_Action item_
From the listing below, retype exactly the line holding "purple mug: 4 -> 5", the line holding "turquoise mug: 7 -> 5", and the lines between them; skip everything else.

───── Dataset records ─────

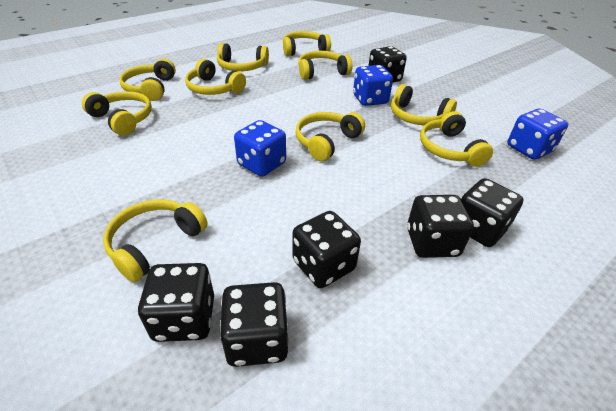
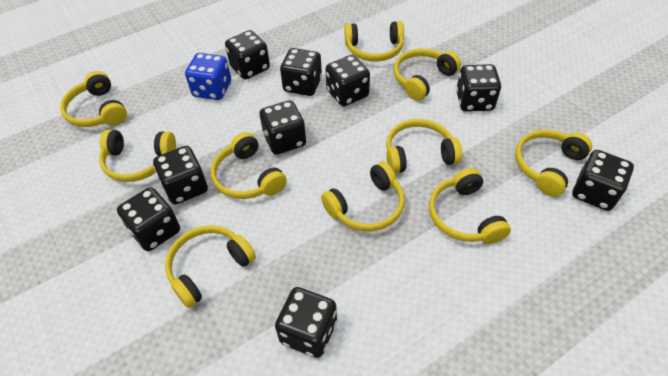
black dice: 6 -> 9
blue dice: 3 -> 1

─────
───── Dataset records ─────

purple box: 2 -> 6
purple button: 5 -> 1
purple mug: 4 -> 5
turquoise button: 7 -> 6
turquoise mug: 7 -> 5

─────
───── Dataset records ─────

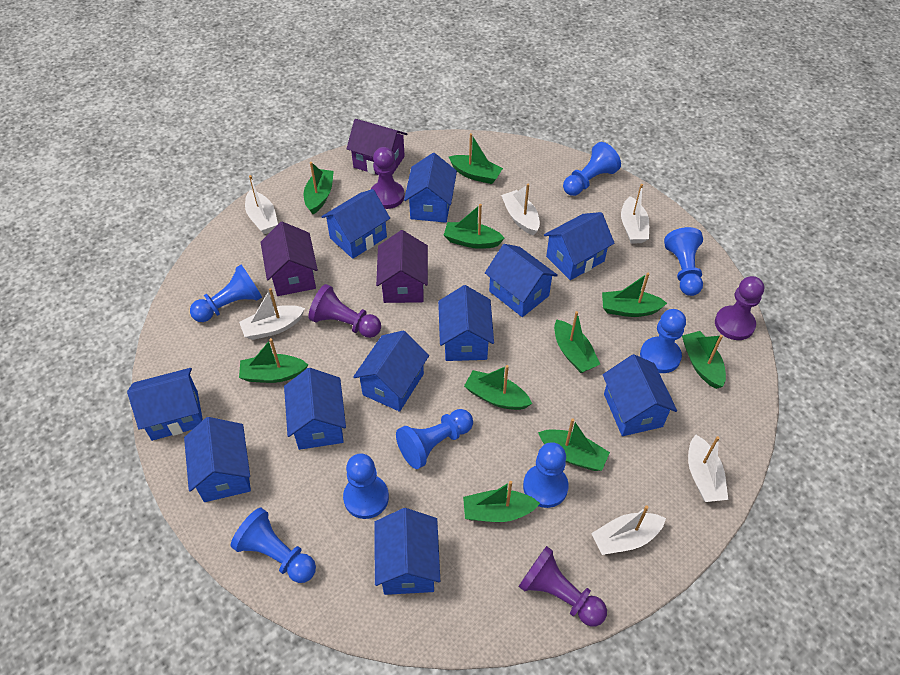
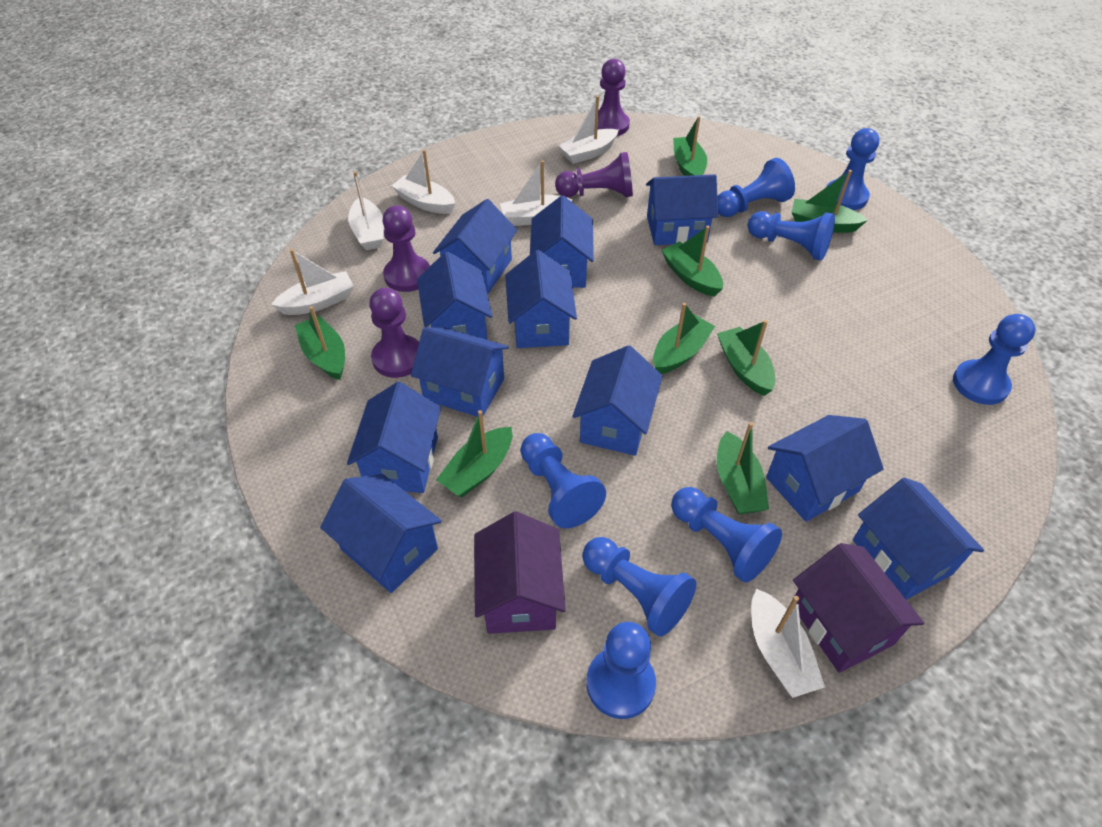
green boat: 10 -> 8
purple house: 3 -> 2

─────

_Response to this task_
purple mug: 4 -> 5
turquoise button: 7 -> 6
turquoise mug: 7 -> 5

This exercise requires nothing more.